One number is the whole answer: how many lines of the records include "none".

Dataset items:
○ ○ ○
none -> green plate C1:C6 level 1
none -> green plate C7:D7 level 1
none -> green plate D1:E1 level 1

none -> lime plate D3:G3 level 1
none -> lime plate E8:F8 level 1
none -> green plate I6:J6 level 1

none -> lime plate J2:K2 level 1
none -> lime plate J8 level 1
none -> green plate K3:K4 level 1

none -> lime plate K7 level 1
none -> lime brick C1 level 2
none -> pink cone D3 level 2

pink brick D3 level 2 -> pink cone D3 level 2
○ ○ ○
__Exercise solution__.
12